:: Aim of the task ::
Copy out each line of the material below that holds the string "label".
----
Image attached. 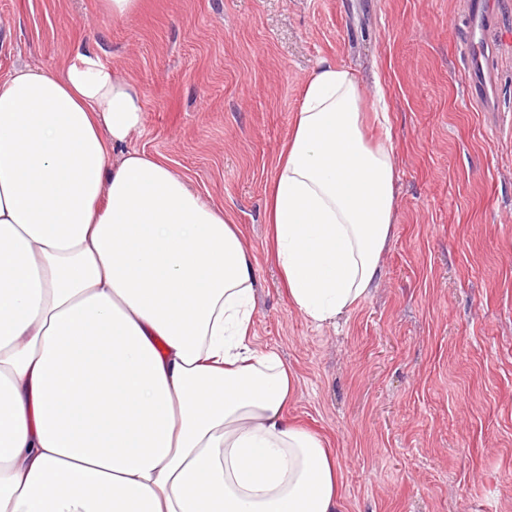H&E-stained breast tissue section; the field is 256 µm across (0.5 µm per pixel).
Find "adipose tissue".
<instances>
[{
    "label": "adipose tissue",
    "instance_id": "adipose-tissue-1",
    "mask_svg": "<svg viewBox=\"0 0 512 512\" xmlns=\"http://www.w3.org/2000/svg\"><path fill=\"white\" fill-rule=\"evenodd\" d=\"M144 95L93 49L0 78V512H344L296 377L249 341L253 256L222 206L133 147ZM388 143L322 61L265 201L301 314L335 321L381 273Z\"/></svg>",
    "mask_w": 512,
    "mask_h": 512
}]
</instances>
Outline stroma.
<instances>
[{
    "instance_id": "35a3bbf8",
    "label": "stroma",
    "mask_w": 512,
    "mask_h": 512,
    "mask_svg": "<svg viewBox=\"0 0 512 512\" xmlns=\"http://www.w3.org/2000/svg\"><path fill=\"white\" fill-rule=\"evenodd\" d=\"M0 0V74L59 67L77 42L138 84L135 147L239 224L256 261L249 340L297 378L289 420L328 440L344 512H512V43L494 112L468 99L465 0ZM353 70L385 92L396 221L369 295L319 325L267 255L266 190L304 85ZM101 4L103 17L112 19V21H119L137 11L139 0H102Z\"/></svg>"
}]
</instances>
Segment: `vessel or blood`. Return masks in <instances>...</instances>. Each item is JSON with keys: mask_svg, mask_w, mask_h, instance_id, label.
Wrapping results in <instances>:
<instances>
[{"mask_svg": "<svg viewBox=\"0 0 512 512\" xmlns=\"http://www.w3.org/2000/svg\"><path fill=\"white\" fill-rule=\"evenodd\" d=\"M467 39L463 46L471 97L484 111H494L498 85V47L504 34L491 0H468Z\"/></svg>", "mask_w": 512, "mask_h": 512, "instance_id": "vessel-or-blood-1", "label": "vessel or blood"}]
</instances>
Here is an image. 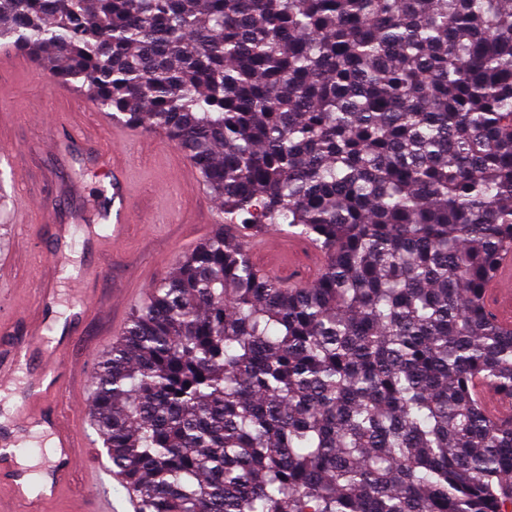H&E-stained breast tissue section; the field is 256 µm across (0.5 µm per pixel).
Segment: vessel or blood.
<instances>
[{"instance_id":"1","label":"vessel or blood","mask_w":512,"mask_h":512,"mask_svg":"<svg viewBox=\"0 0 512 512\" xmlns=\"http://www.w3.org/2000/svg\"><path fill=\"white\" fill-rule=\"evenodd\" d=\"M87 152L91 161L103 167L108 177L106 195L90 197L105 220L104 232L88 228L84 247L101 248L106 242L124 239L130 221L128 173L116 156L100 141L75 132L67 143ZM51 140L52 148H60ZM250 248L259 261L256 271L261 278L302 286L312 281V274L297 264L298 246L293 239L270 242L266 237L251 239ZM79 301L63 304L54 280H43L36 290L40 321L27 322L29 339H36L38 349L16 339L0 348V393L12 403L9 422H0V512H51V507L74 485L95 451L79 421L68 419L72 392L71 379L78 371L69 363L68 350L74 336L96 301L88 289H80ZM485 303L497 323L512 329V251L502 254L485 290ZM120 473L105 471L85 489L87 506L83 512H138L134 495L122 501L112 500L109 480H120Z\"/></svg>"}]
</instances>
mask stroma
<instances>
[{
  "label": "stroma",
  "mask_w": 512,
  "mask_h": 512,
  "mask_svg": "<svg viewBox=\"0 0 512 512\" xmlns=\"http://www.w3.org/2000/svg\"><path fill=\"white\" fill-rule=\"evenodd\" d=\"M55 75L34 64L0 74V146L12 147L16 156H0V249L7 247L14 230L25 239L14 263L9 283L11 300L25 304L29 317H36L33 290L39 280H56L59 288L71 285L68 276L48 267L43 258L56 247L53 227L70 224L81 201L69 196L71 182H81L85 191L99 193L108 180L88 166L82 156L47 150L61 125L92 126L94 105L71 112L56 102ZM143 129H128L119 152L130 177V224L124 241L97 252L83 247L75 237L71 249L73 269L88 266L101 270L89 288L99 305L83 325L71 350L73 359L97 365L106 351L108 326L125 325L135 303L143 302L150 288L168 277L180 258L204 242L215 228L218 203L201 181L187 173L189 163L164 136L144 146ZM23 189L35 202L54 204L51 218L22 217L11 211L16 189Z\"/></svg>",
  "instance_id": "35a3bbf8"
}]
</instances>
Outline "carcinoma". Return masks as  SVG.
<instances>
[{
    "mask_svg": "<svg viewBox=\"0 0 512 512\" xmlns=\"http://www.w3.org/2000/svg\"><path fill=\"white\" fill-rule=\"evenodd\" d=\"M0 41L220 206L96 372L138 512H512V0H0ZM273 228L314 284L258 278ZM484 297L497 323L504 329H512V251H505L500 257Z\"/></svg>",
    "mask_w": 512,
    "mask_h": 512,
    "instance_id": "carcinoma-1",
    "label": "carcinoma"
}]
</instances>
----
:: Solution ::
    "label": "adipose tissue",
    "label": "stroma",
Segment: `vessel or blood`. Return masks in <instances>...</instances>. Each item is JSON with keys: mask_svg, mask_w, mask_h, instance_id, label.
[{"mask_svg": "<svg viewBox=\"0 0 512 512\" xmlns=\"http://www.w3.org/2000/svg\"><path fill=\"white\" fill-rule=\"evenodd\" d=\"M467 39L463 46L471 97L484 111H494L498 85V47L504 34L491 0H468Z\"/></svg>", "mask_w": 512, "mask_h": 512, "instance_id": "vessel-or-blood-1", "label": "vessel or blood"}]
[{"instance_id":"1","label":"vessel or blood","mask_w":512,"mask_h":512,"mask_svg":"<svg viewBox=\"0 0 512 512\" xmlns=\"http://www.w3.org/2000/svg\"><path fill=\"white\" fill-rule=\"evenodd\" d=\"M87 152L91 161L103 167L108 177L106 195L90 197L105 220L104 232L88 228L84 247L101 248L106 242L124 239L130 221L128 173L116 156L100 141L75 132L67 143ZM51 140L52 148H60ZM250 248L259 261L256 271L261 278L302 286L312 281V274L297 264L298 246L293 239L270 242L266 237L251 239ZM79 301L63 304L54 280H43L36 290L40 321L27 322L29 339H36L38 349L16 339L0 348V393L12 403L9 422H0V512H51V507L74 485L95 451L79 421L68 419L72 392L71 379L78 371L69 363L68 350L74 336L96 301L88 289H80ZM485 303L497 323L512 329V251L502 254L485 290ZM120 473L105 471L85 489L87 506L83 512H138L134 495L122 501L112 500L109 480H120Z\"/></svg>"}]
  "label": "stroma",
    "label": "carcinoma"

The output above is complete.